→ **DATA**
- - -

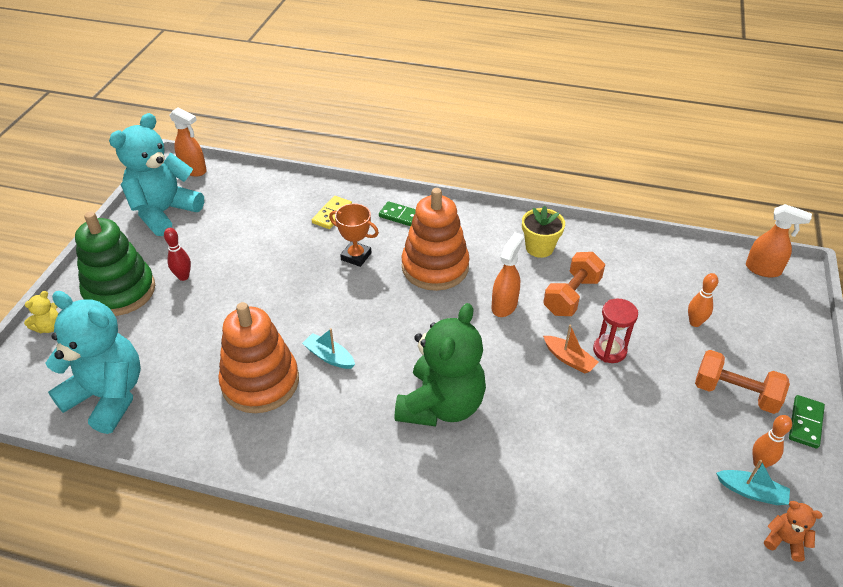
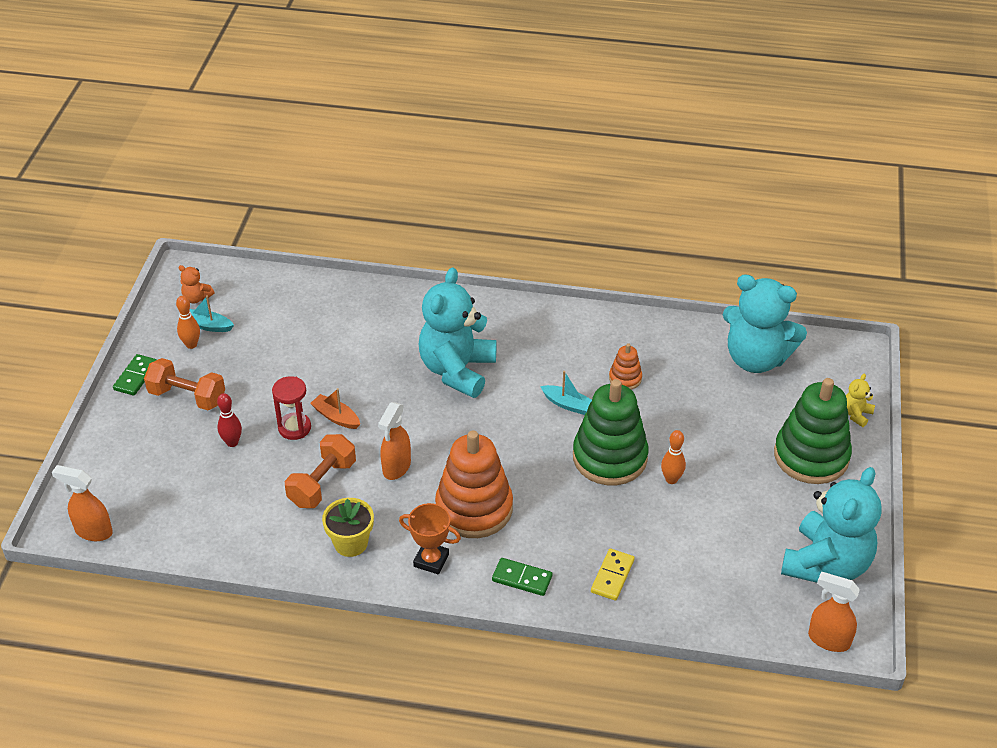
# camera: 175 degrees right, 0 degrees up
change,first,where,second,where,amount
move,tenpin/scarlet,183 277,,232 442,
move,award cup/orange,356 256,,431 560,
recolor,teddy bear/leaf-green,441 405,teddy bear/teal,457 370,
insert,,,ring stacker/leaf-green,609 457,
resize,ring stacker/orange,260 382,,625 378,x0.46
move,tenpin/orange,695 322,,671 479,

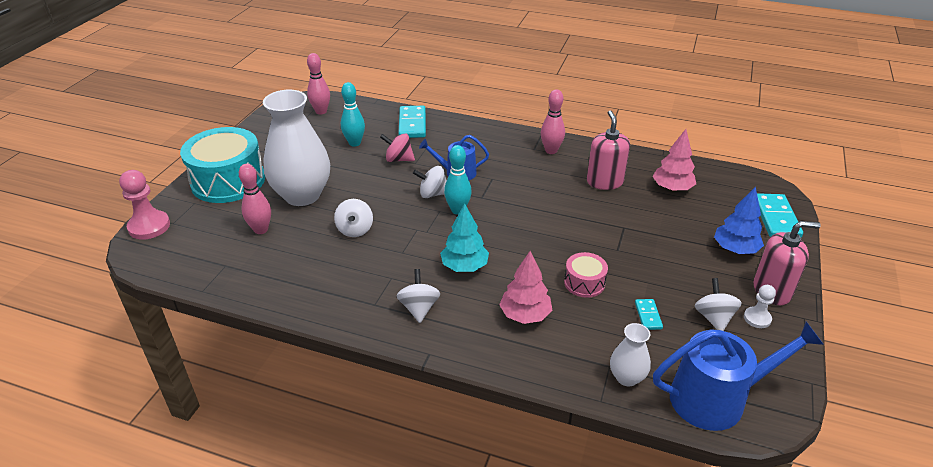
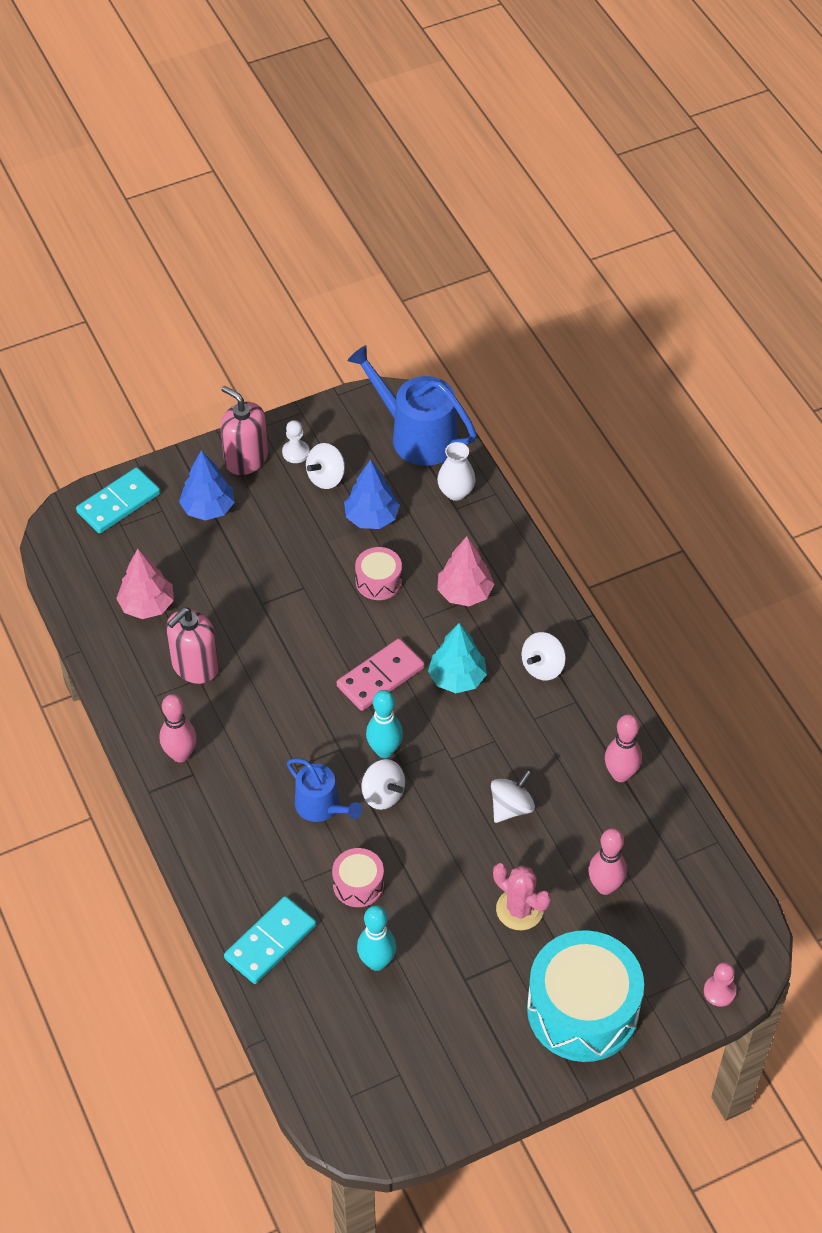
# camera: 135 degrees left, 15 degrees up
change,first,where,second,where,amount
replace,toy top/pink,398 159,drum/pink,358 884,
insert,,,domino/pink,380 677,
replace,domino/teal,648 315,tree/blue,371 517,
replace,flower vase/snow-white,302 195,cactus/pink,519 909,
move,tenpin/pink,321 111,,620 774,
resize,pawn/pink,149 226,,719 991,x0.57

- - -

Transcribe every record above exactly as written, leaving out any pictures.

→ **PROBLEM SOLUTION**
# camera: 175 degrees right, 0 degrees up
change,first,where,second,where,amount
move,tenpin/scarlet,183 277,,232 442,
move,award cup/orange,356 256,,431 560,
recolor,teddy bear/leaf-green,441 405,teddy bear/teal,457 370,
insert,,,ring stacker/leaf-green,609 457,
resize,ring stacker/orange,260 382,,625 378,x0.46
move,tenpin/orange,695 322,,671 479,

# camera: 135 degrees left, 15 degrees up
change,first,where,second,where,amount
replace,toy top/pink,398 159,drum/pink,358 884,
insert,,,domino/pink,380 677,
replace,domino/teal,648 315,tree/blue,371 517,
replace,flower vase/snow-white,302 195,cactus/pink,519 909,
move,tenpin/pink,321 111,,620 774,
resize,pawn/pink,149 226,,719 991,x0.57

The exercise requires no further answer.